# Prompt
In full and without alteration, print the entries that follow.

──────── Records for this task ────────

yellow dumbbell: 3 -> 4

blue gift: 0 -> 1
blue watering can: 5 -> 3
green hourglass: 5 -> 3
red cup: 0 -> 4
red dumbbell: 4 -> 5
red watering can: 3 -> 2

────────

# Response to this exercise
yellow dumbbell: 3 -> 4

blue gift: 0 -> 1
blue watering can: 5 -> 3
green hourglass: 5 -> 3
red cup: 0 -> 4
red dumbbell: 4 -> 5
red watering can: 3 -> 2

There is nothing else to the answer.